**What you are asked to do**
Retype each record below word for word, pictures excluded.

Records from a collection:
-*-
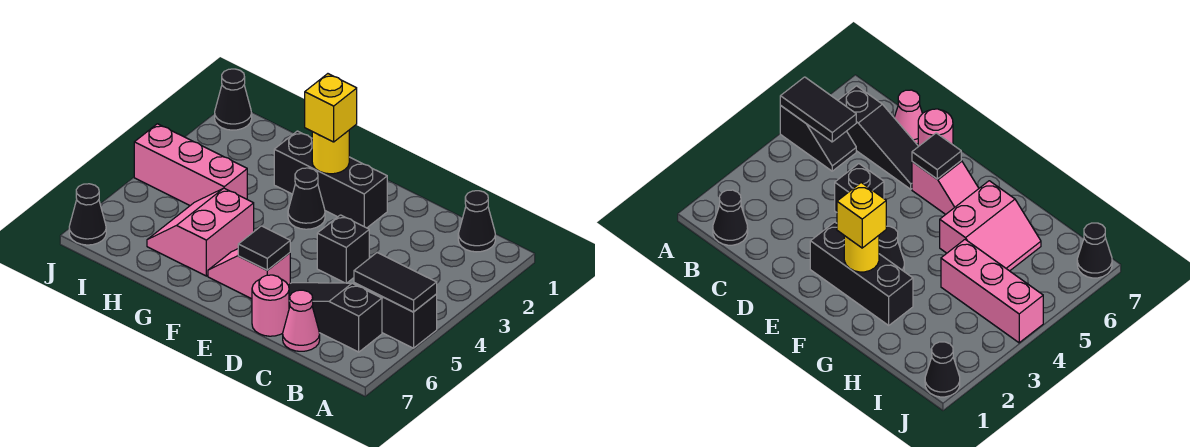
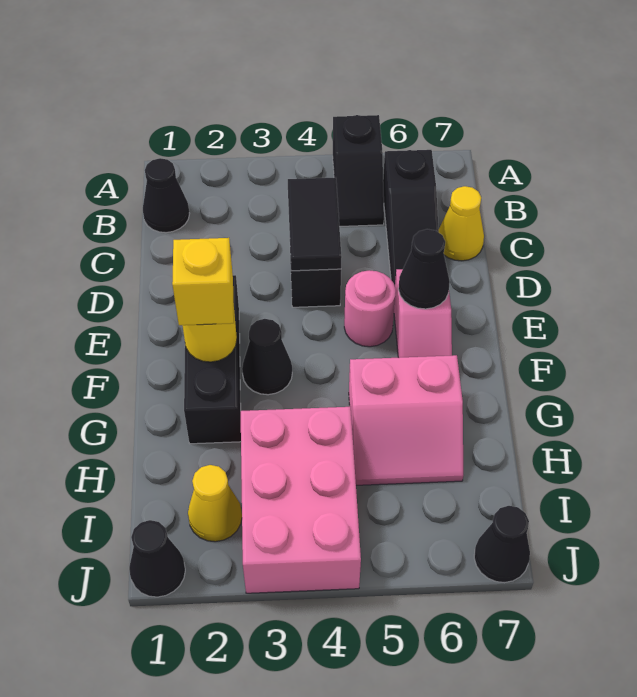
black tile A5:B5 level 2 -> black tile C4:D4 level 2
pink cone C7 level 1 -> yellow cone C7 level 1
pink round brick D7 level 1 -> pink round brick E5 level 1
black tile E6 level 2 -> black cone E6 level 2
pink brick H4:J4 level 1 -> pink brick H3:J4 level 1
none -> yellow cone I2 level 1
-*-
**Solution to the exercise**
black tile A5:B5 level 2 -> black tile C4:D4 level 2
pink cone C7 level 1 -> yellow cone C7 level 1
pink round brick D7 level 1 -> pink round brick E5 level 1
black tile E6 level 2 -> black cone E6 level 2
pink brick H4:J4 level 1 -> pink brick H3:J4 level 1
none -> yellow cone I2 level 1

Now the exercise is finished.